What the task asks: Below, find the line containing "C2: 470nF (COM, U1/DIS)" and the line containing "U2 pin Q4: none -> n21"; reproduce exactly those two and every line between them, omitting pictures.

Items listed in a dataset:
- - -
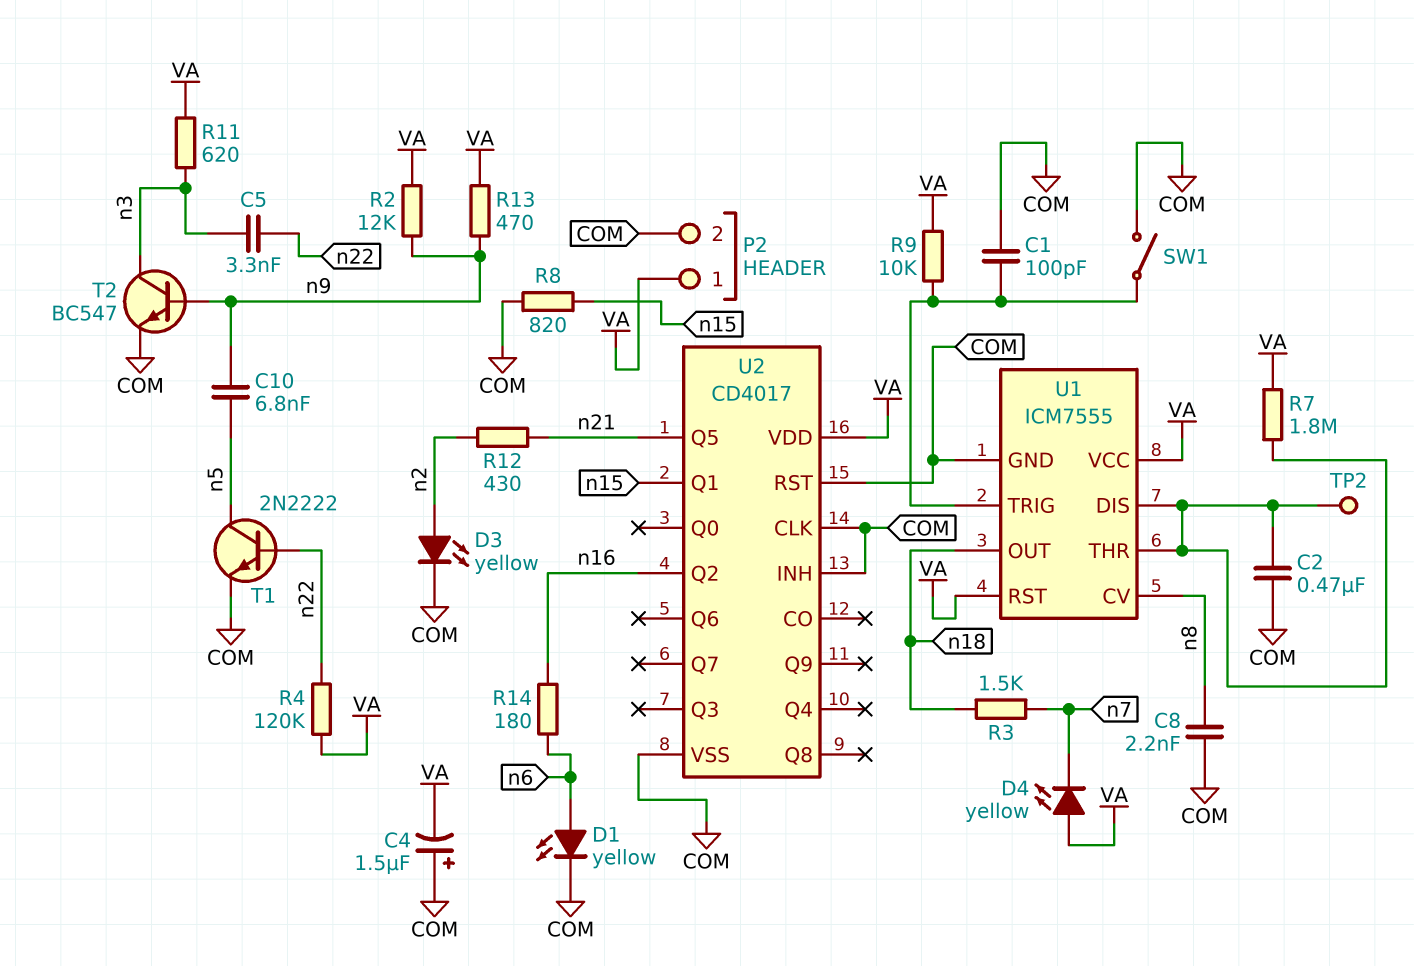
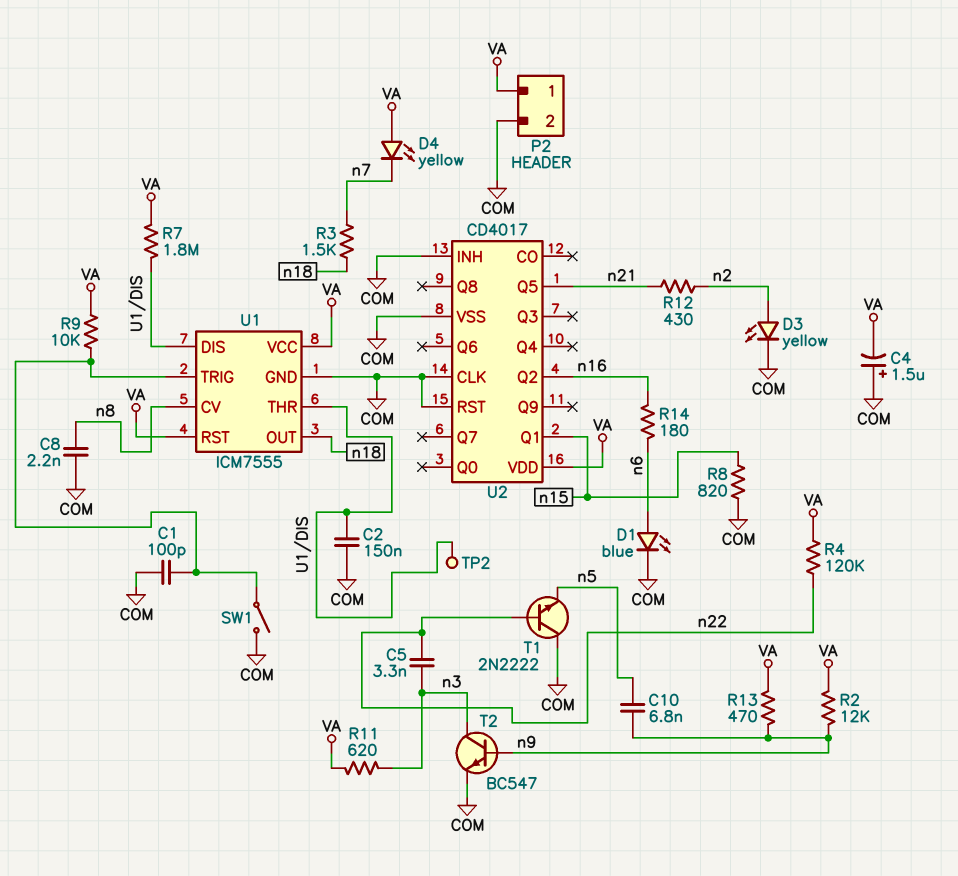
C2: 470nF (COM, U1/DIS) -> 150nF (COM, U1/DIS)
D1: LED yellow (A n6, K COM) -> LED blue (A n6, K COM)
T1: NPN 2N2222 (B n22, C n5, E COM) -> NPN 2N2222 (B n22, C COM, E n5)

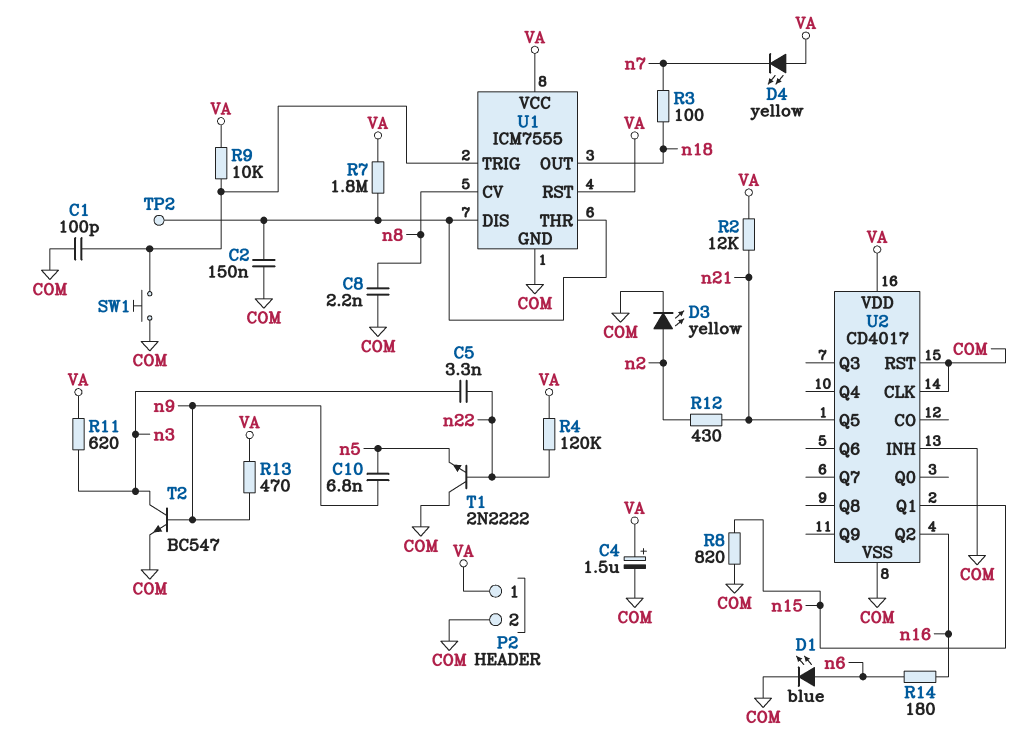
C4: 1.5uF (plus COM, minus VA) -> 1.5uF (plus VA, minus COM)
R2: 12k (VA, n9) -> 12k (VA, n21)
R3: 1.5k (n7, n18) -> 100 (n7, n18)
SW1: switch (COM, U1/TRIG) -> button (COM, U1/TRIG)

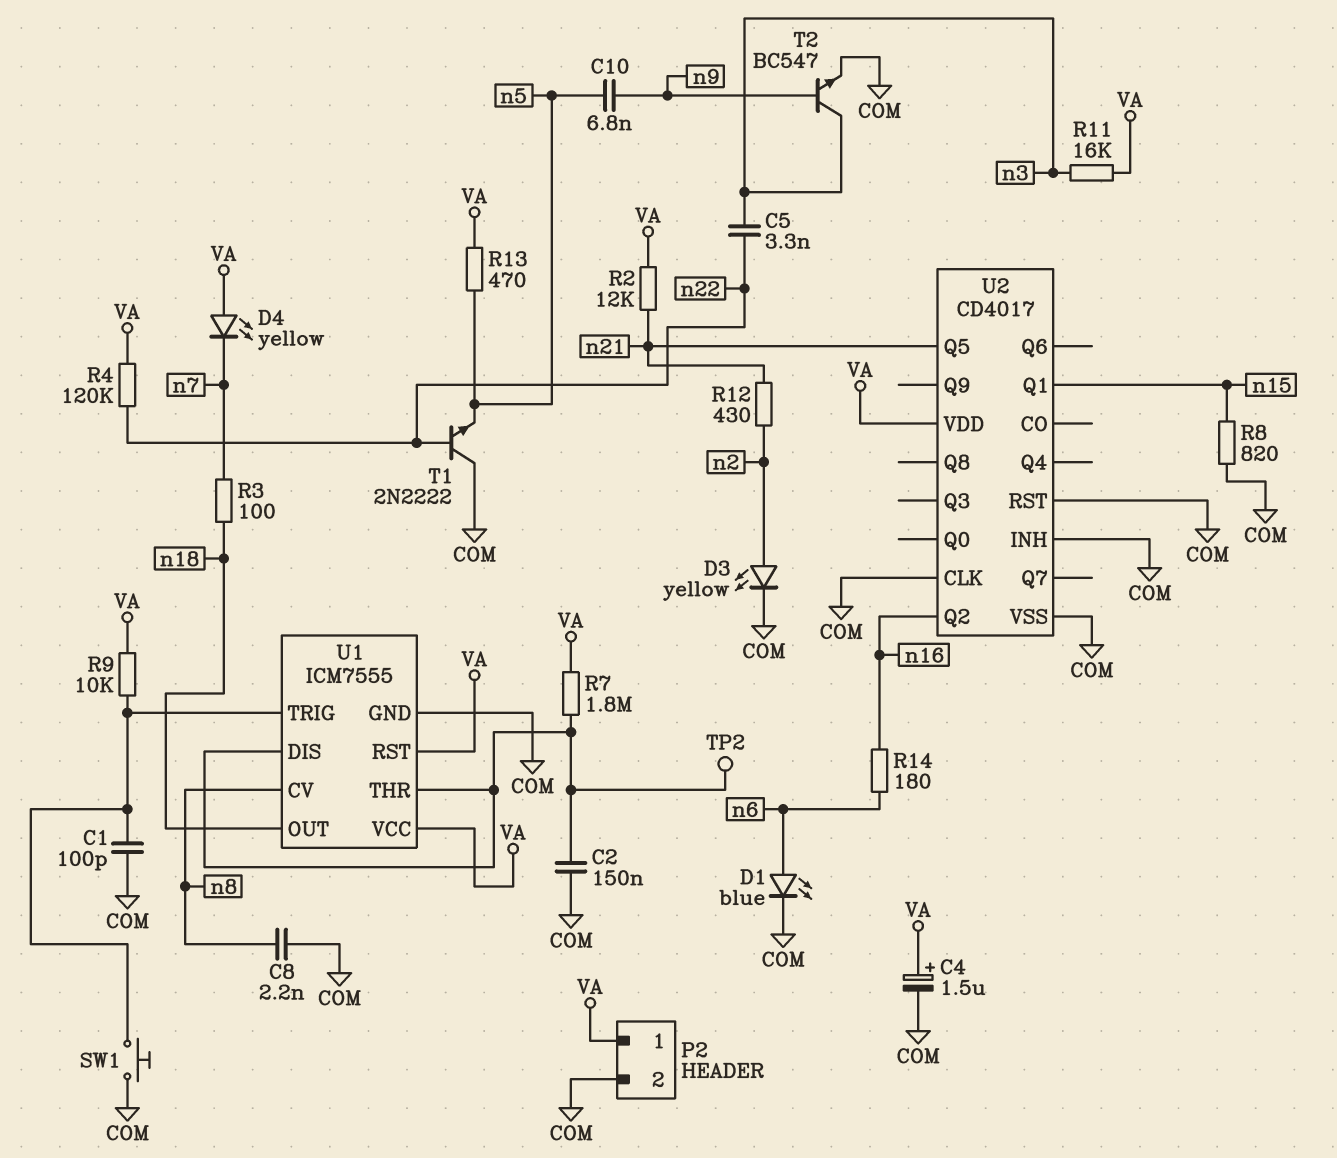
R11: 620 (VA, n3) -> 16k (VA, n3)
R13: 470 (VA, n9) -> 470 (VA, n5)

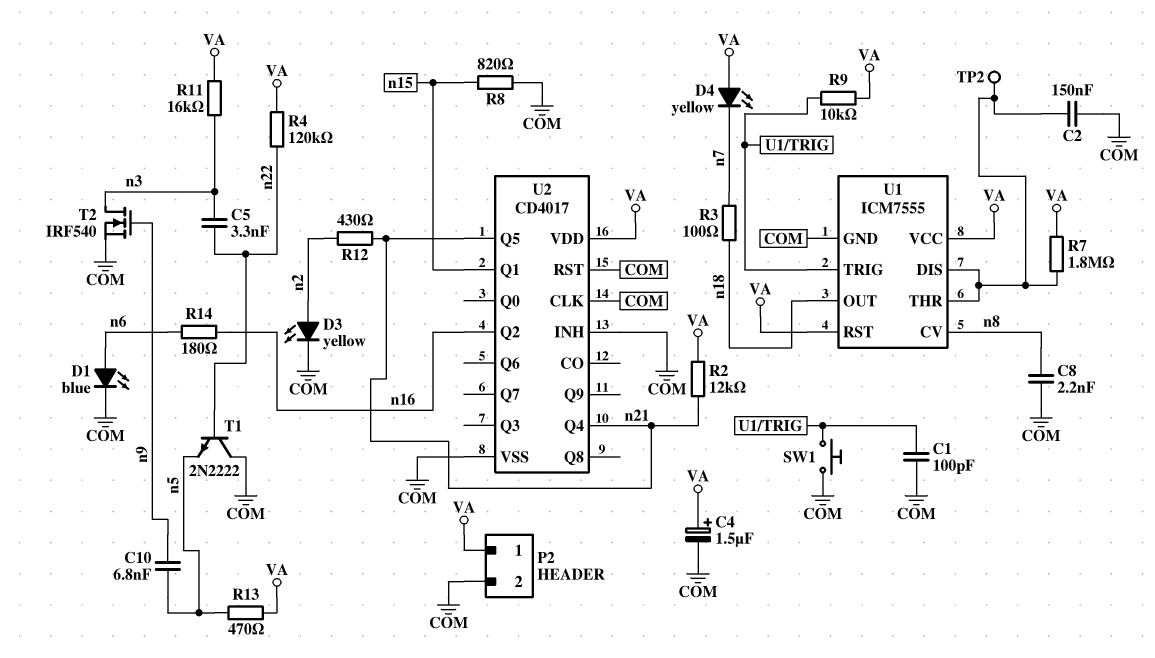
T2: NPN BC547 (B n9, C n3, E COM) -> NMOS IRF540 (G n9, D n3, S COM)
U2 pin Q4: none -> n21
- - -
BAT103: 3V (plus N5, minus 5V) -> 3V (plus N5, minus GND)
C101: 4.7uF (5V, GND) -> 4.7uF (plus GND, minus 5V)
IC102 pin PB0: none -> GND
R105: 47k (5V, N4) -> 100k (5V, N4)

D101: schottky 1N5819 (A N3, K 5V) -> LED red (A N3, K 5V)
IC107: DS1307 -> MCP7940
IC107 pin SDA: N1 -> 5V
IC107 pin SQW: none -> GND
- - -
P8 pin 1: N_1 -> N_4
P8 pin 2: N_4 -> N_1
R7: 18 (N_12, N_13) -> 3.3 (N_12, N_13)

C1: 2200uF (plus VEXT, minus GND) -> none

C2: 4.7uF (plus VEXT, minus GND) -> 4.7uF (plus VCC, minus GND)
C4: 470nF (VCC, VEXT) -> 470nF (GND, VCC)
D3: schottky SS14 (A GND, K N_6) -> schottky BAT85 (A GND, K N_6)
- - -
Response box:
C2: 470nF (COM, U1/DIS) -> 150nF (COM, U1/DIS)
D1: LED yellow (A n6, K COM) -> LED blue (A n6, K COM)
T1: NPN 2N2222 (B n22, C n5, E COM) -> NPN 2N2222 (B n22, C COM, E n5)

C4: 1.5uF (plus COM, minus VA) -> 1.5uF (plus VA, minus COM)
R2: 12k (VA, n9) -> 12k (VA, n21)
R3: 1.5k (n7, n18) -> 100 (n7, n18)
SW1: switch (COM, U1/TRIG) -> button (COM, U1/TRIG)

R11: 620 (VA, n3) -> 16k (VA, n3)
R13: 470 (VA, n9) -> 470 (VA, n5)

T2: NPN BC547 (B n9, C n3, E COM) -> NMOS IRF540 (G n9, D n3, S COM)
U2 pin Q4: none -> n21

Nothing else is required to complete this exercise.